**EXERCISE GOAL**
These records are to be written out exactly as they read, minus the pictures.

**DATA LISTING**

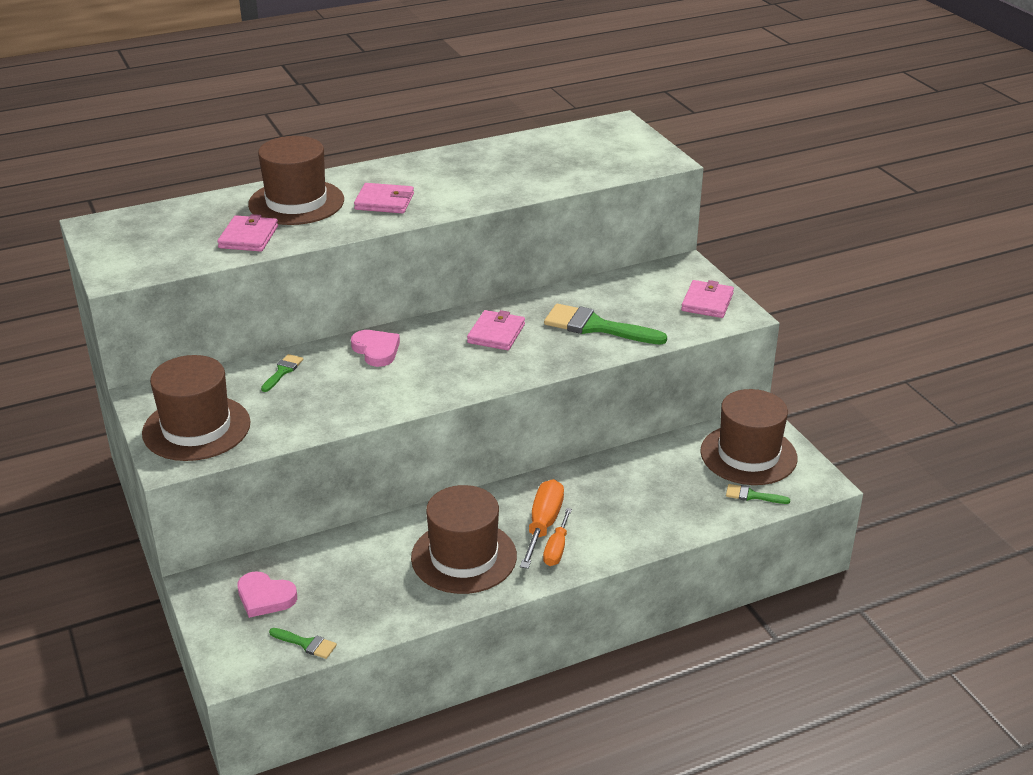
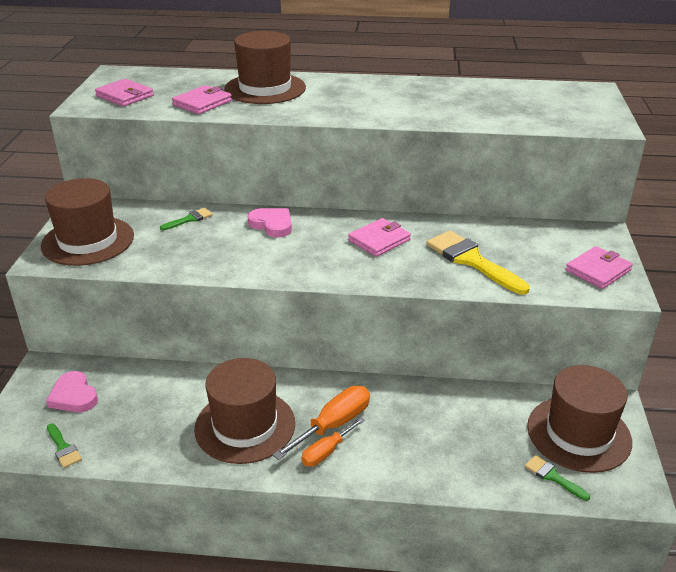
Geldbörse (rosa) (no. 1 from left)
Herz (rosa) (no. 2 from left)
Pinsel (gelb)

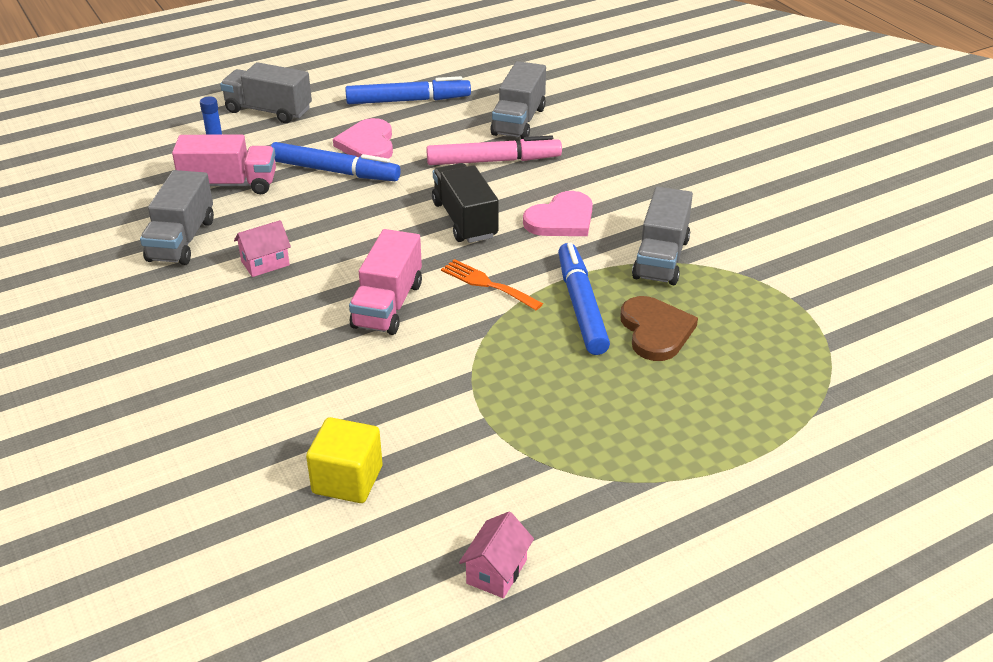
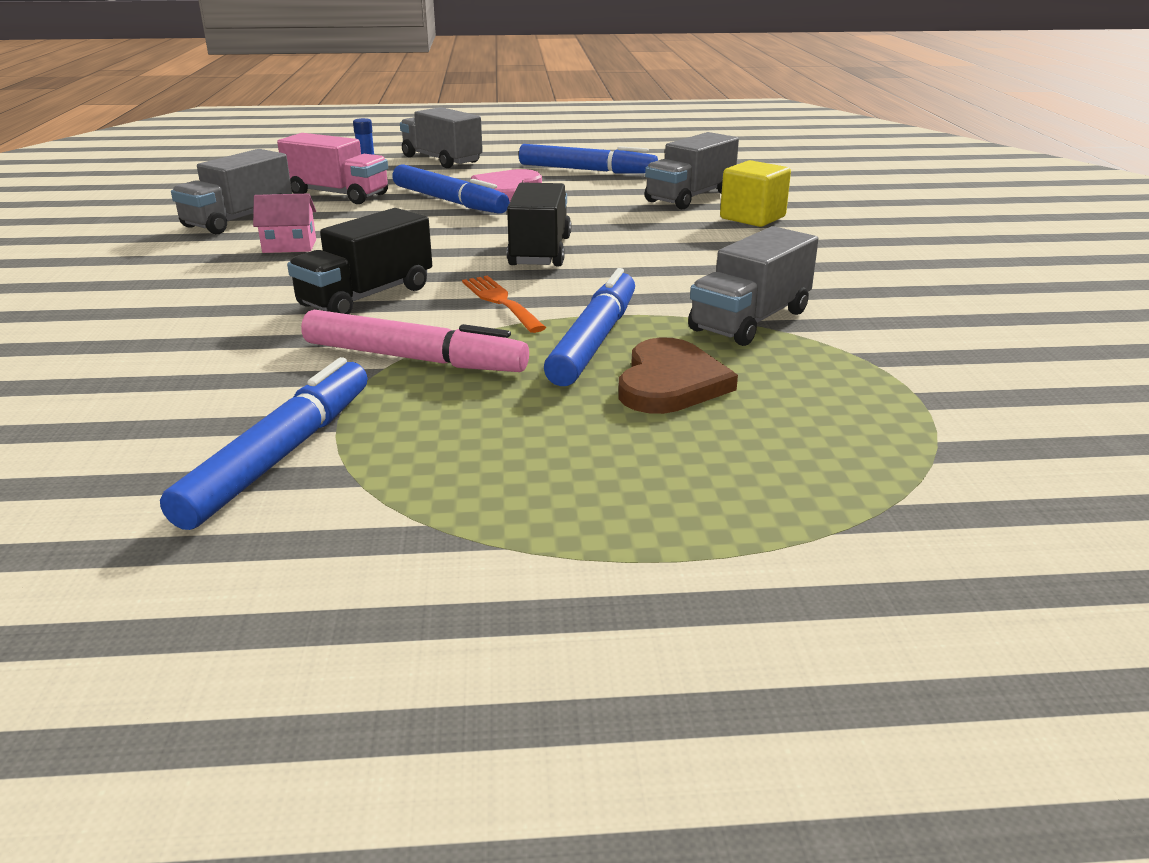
Filzstift (blau) (no. 1 from left)
Lastwagen (schwarz) (no. 1 from left)
Filzstift (rosa)
Kubus (gelb)
Haus (rosa) (no. 2 from left in the first image)
Herz (rosa) (no. 2 from left in the first image)

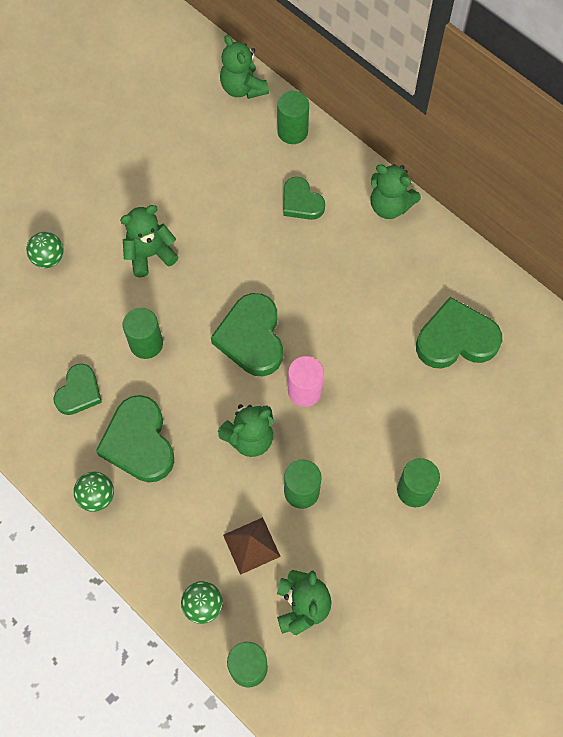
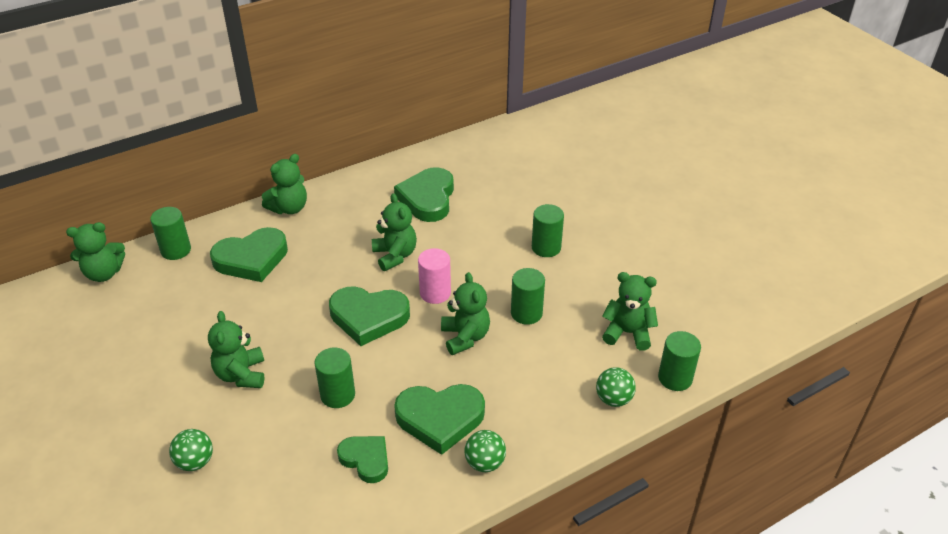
Herz (grün) (no. 1 from left)
Teddybär (grün) (no. 4 from left)
Pyramide (braun)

**ANSWER BOX**
Geldbörse (rosa) (no. 1 from left)
Herz (rosa) (no. 2 from left)
Pinsel (gelb)

Filzstift (blau) (no. 1 from left)
Lastwagen (schwarz) (no. 1 from left)
Filzstift (rosa)
Kubus (gelb)
Haus (rosa) (no. 2 from left in the first image)
Herz (rosa) (no. 2 from left in the first image)

Herz (grün) (no. 1 from left)
Teddybär (grün) (no. 4 from left)
Pyramide (braun)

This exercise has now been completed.